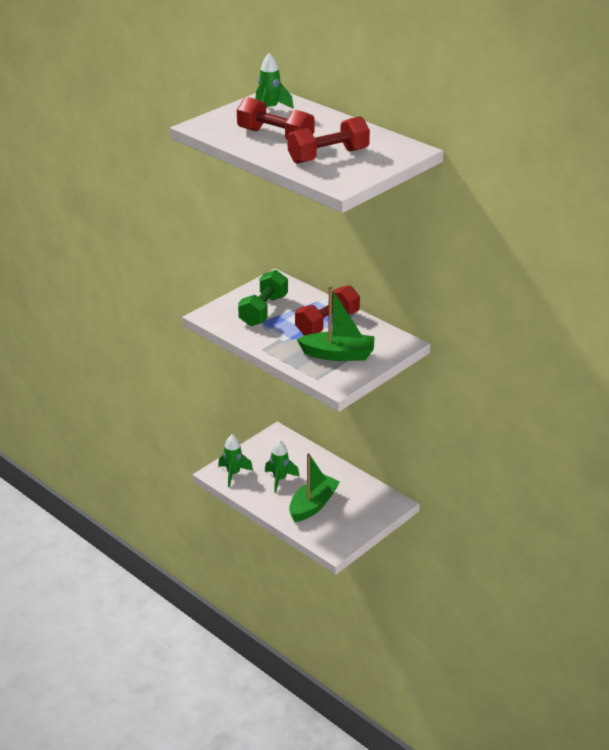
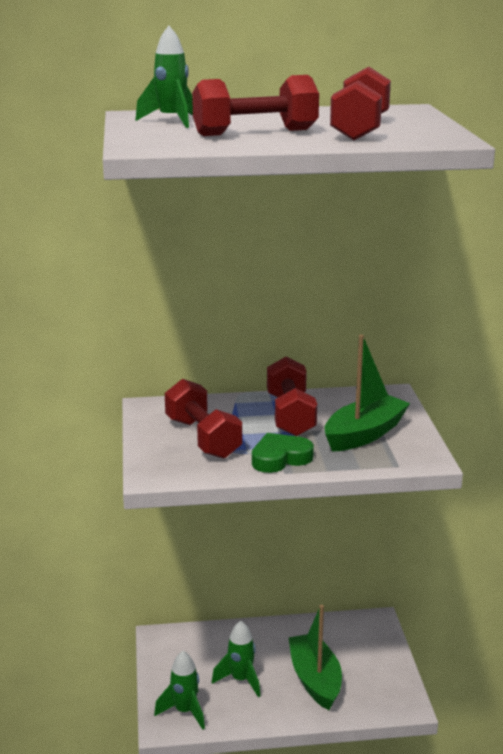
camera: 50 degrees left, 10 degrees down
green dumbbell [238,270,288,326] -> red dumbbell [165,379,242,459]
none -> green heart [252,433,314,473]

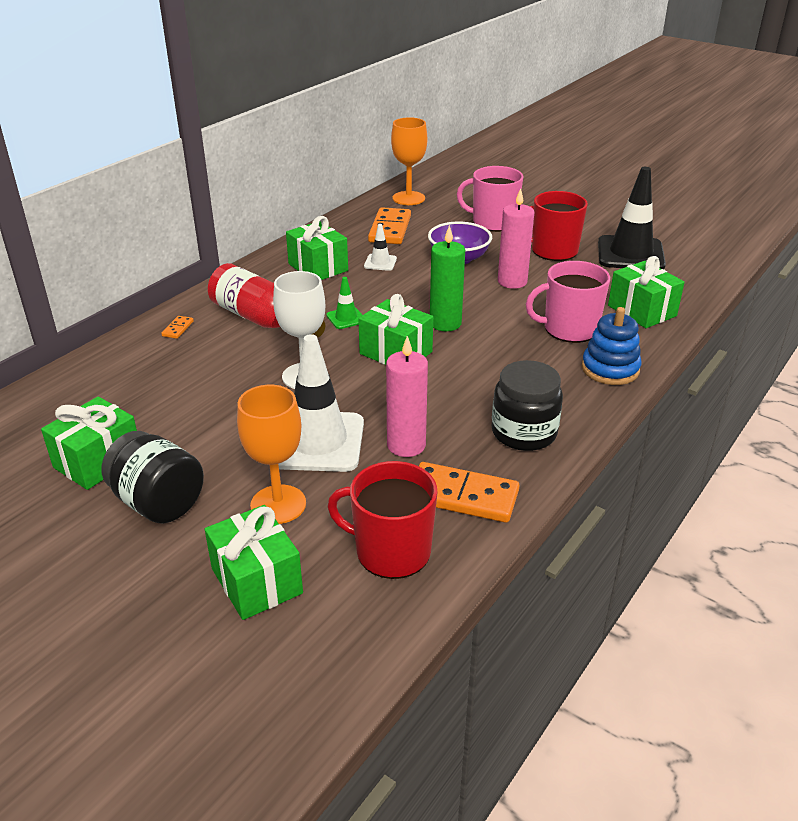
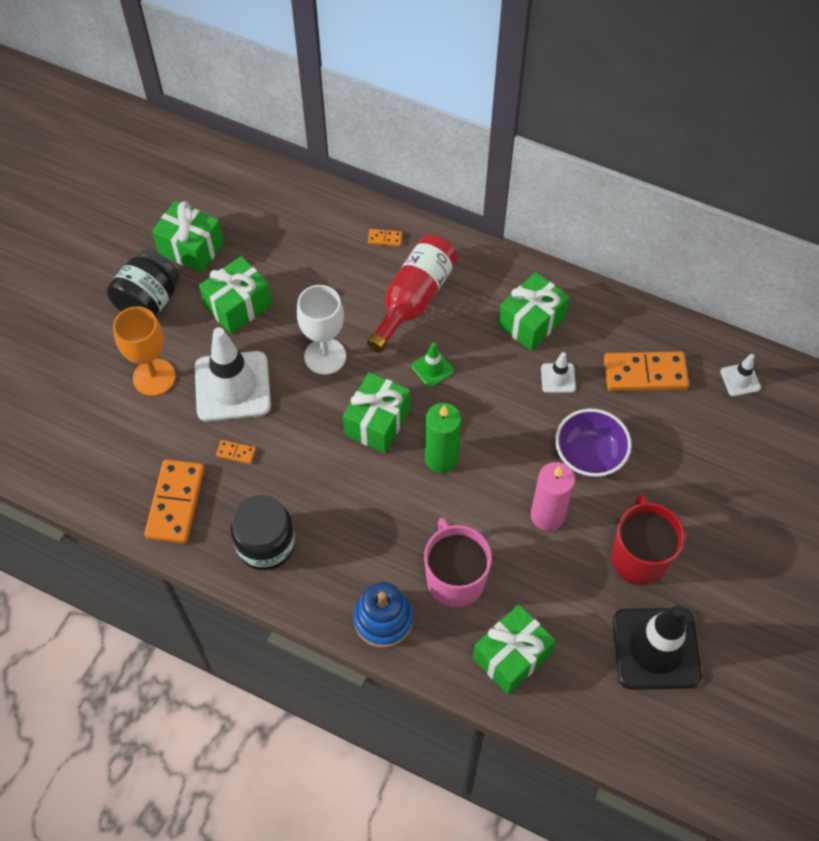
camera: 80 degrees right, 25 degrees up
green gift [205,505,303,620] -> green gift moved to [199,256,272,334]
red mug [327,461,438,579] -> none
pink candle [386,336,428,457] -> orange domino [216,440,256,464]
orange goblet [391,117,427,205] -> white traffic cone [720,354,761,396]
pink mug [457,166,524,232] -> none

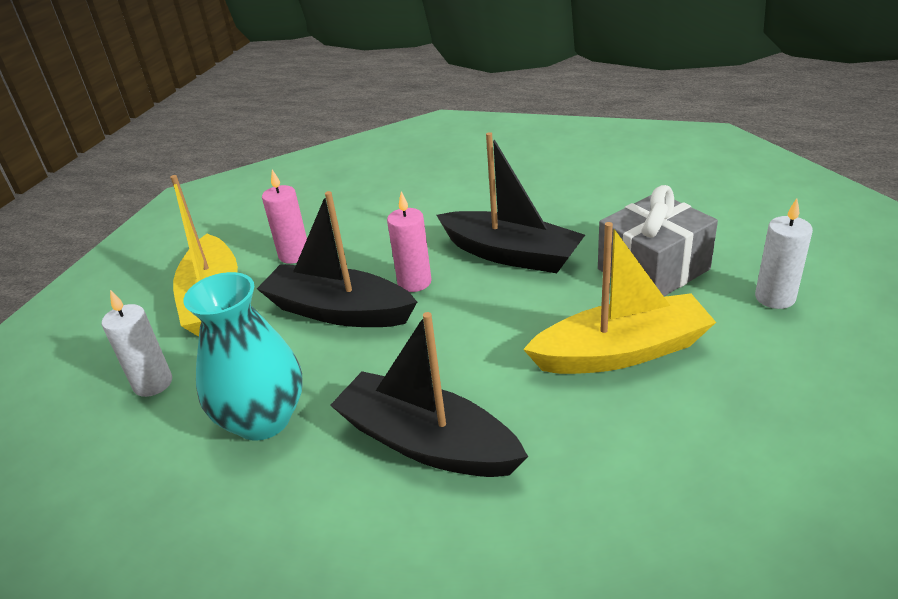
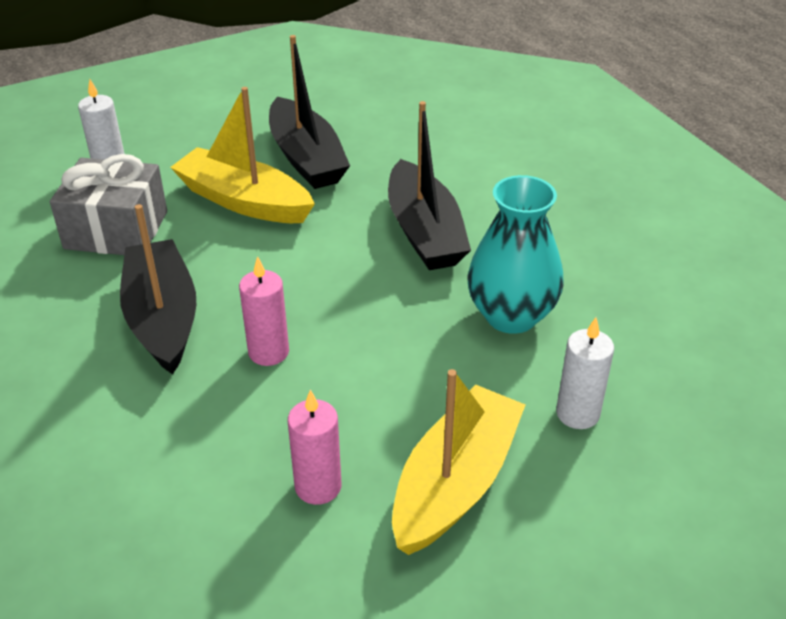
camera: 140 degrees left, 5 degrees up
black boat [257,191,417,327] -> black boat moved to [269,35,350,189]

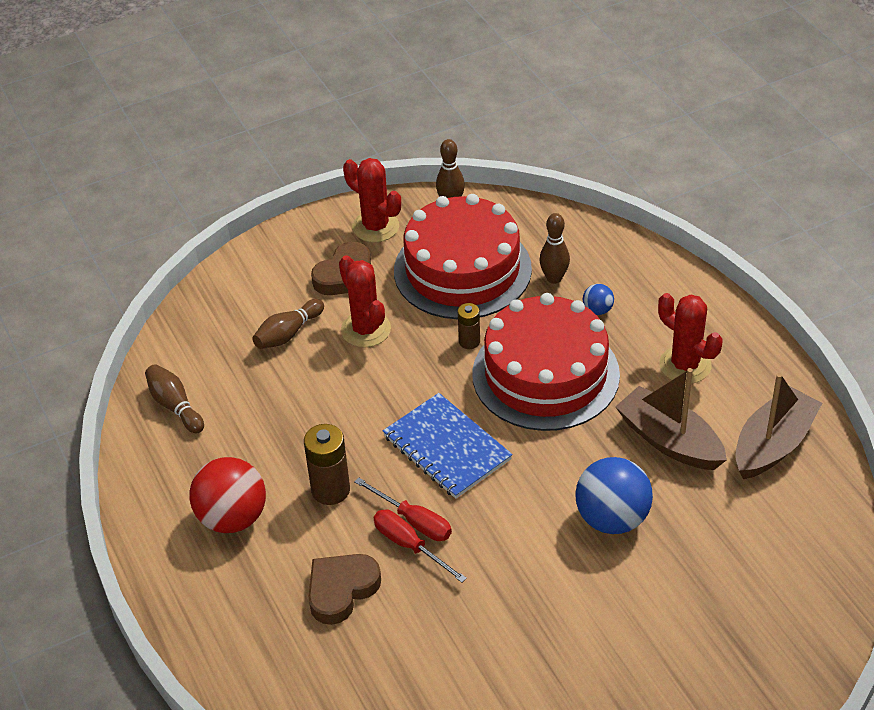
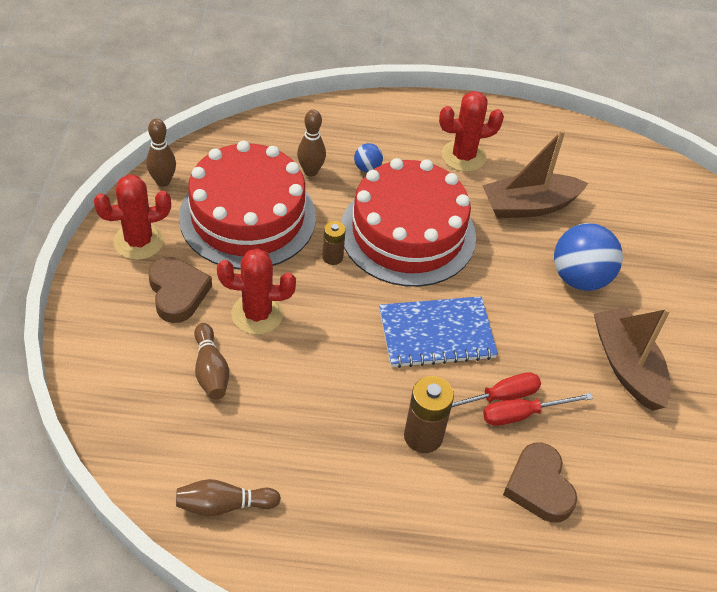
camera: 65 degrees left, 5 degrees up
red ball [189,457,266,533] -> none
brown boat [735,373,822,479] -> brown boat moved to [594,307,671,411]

━━━━━━━━━━━━━━━━━━━━━━━━━━━━━━

_What to work on_
Copy exactly the lines that run from the line containing "green dumbbell [238,270,288,326]" to the end of the data above, keeping both end lines and leaving out all pictures.

_Task result_
green dumbbell [238,270,288,326] -> red dumbbell [165,379,242,459]
none -> green heart [252,433,314,473]

camera: 80 degrees right, 25 degrees up
green gift [205,505,303,620] -> green gift moved to [199,256,272,334]
red mug [327,461,438,579] -> none
pink candle [386,336,428,457] -> orange domino [216,440,256,464]
orange goblet [391,117,427,205] -> white traffic cone [720,354,761,396]
pink mug [457,166,524,232] -> none

camera: 140 degrees left, 5 degrees up
black boat [257,191,417,327] -> black boat moved to [269,35,350,189]

camera: 65 degrees left, 5 degrees up
red ball [189,457,266,533] -> none
brown boat [735,373,822,479] -> brown boat moved to [594,307,671,411]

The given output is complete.